- What you have to do
Write out every line of the data below verbatim, leaving out the pictures.

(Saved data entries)
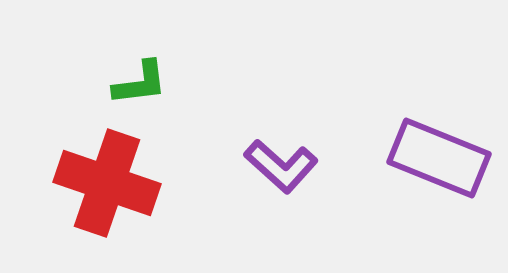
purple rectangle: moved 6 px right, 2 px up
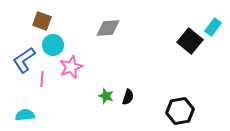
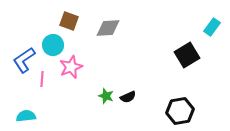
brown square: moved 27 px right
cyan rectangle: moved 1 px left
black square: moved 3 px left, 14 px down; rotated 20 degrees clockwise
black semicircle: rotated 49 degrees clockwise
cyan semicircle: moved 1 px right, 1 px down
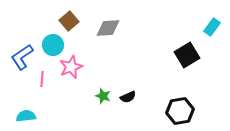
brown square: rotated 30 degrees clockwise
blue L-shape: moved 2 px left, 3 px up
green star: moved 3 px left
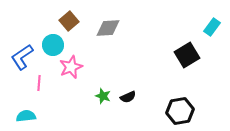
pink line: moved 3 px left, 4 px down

- The completed task
purple rectangle: moved 6 px right, 2 px up
brown square: moved 27 px right
cyan rectangle: moved 1 px left
black square: moved 3 px left, 14 px down; rotated 20 degrees clockwise
black semicircle: rotated 49 degrees clockwise
cyan semicircle: moved 1 px right, 1 px down
brown square: rotated 30 degrees clockwise
blue L-shape: moved 2 px left, 3 px up
green star: moved 3 px left
pink line: moved 3 px left, 4 px down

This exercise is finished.